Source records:
"""
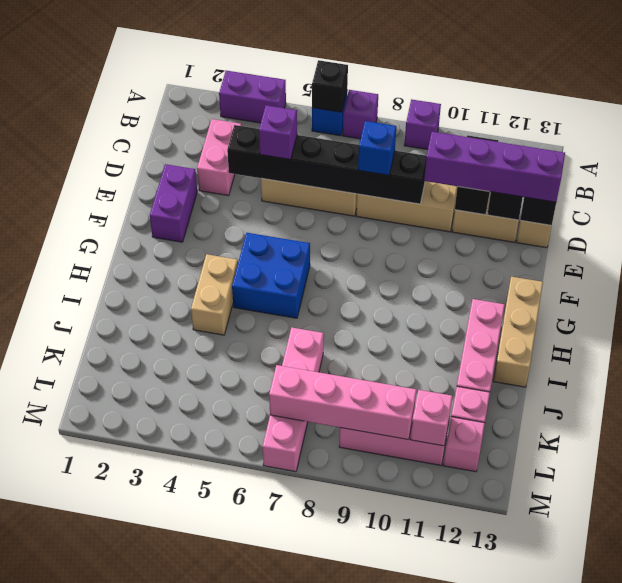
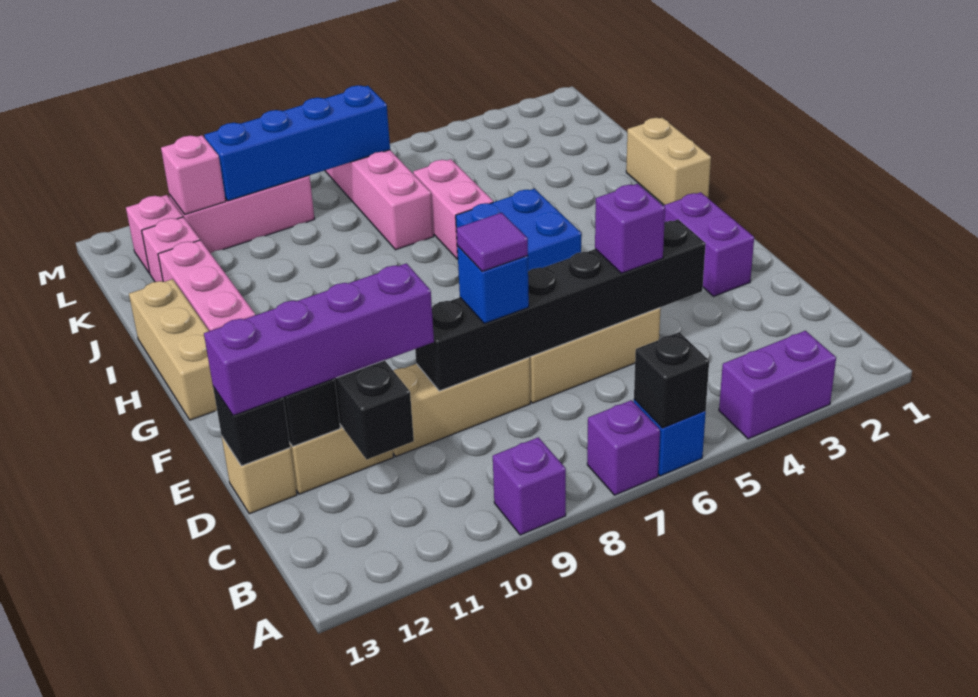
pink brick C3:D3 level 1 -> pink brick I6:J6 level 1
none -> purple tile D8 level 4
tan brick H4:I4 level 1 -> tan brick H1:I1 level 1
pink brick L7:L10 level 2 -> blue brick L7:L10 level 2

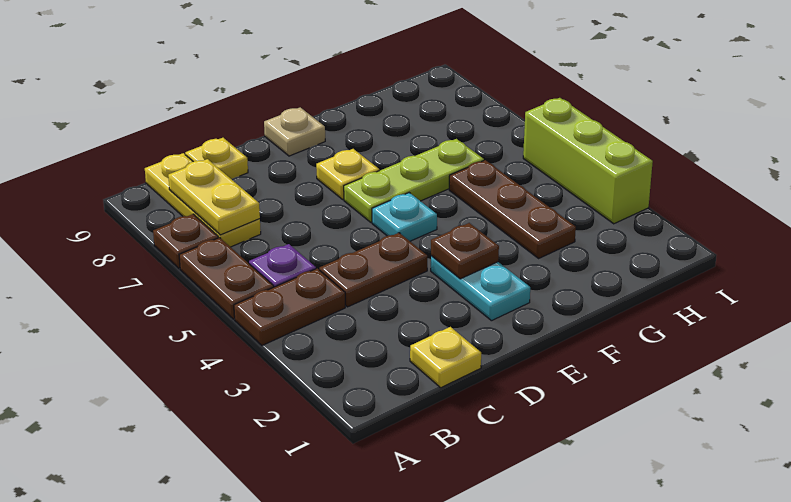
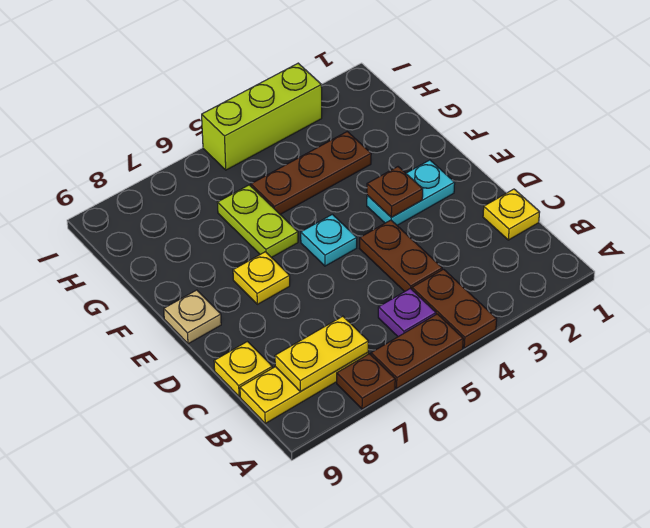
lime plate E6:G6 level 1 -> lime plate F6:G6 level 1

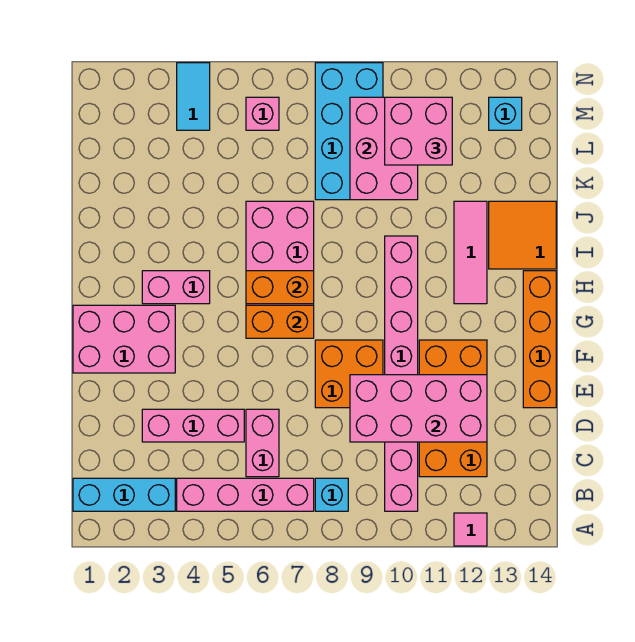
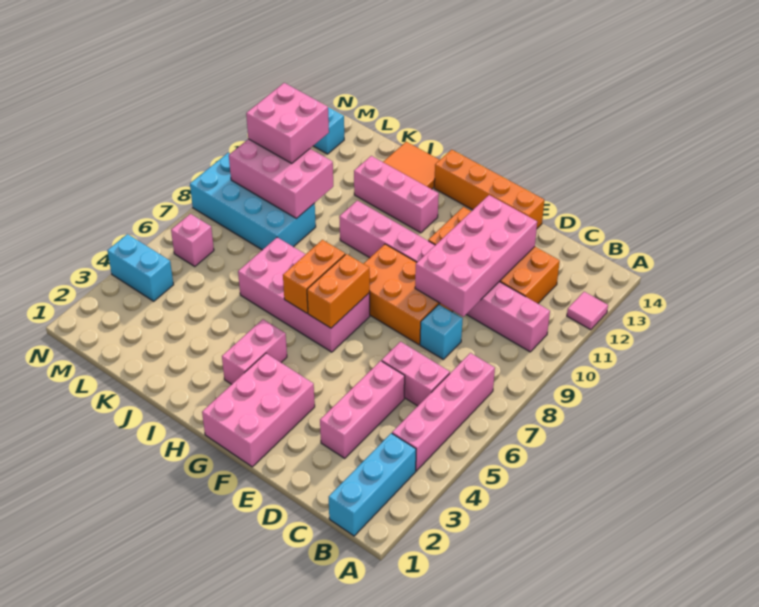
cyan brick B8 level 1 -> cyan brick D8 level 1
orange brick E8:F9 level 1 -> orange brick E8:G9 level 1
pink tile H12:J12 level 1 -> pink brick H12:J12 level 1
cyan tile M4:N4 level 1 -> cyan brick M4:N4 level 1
"""
[EXERCISE OBJECTIVE]: Every line above that holds the word "tile" should be copied out.

[RESPONSE BELOW]:
none -> purple tile D8 level 4
pink tile H12:J12 level 1 -> pink brick H12:J12 level 1
cyan tile M4:N4 level 1 -> cyan brick M4:N4 level 1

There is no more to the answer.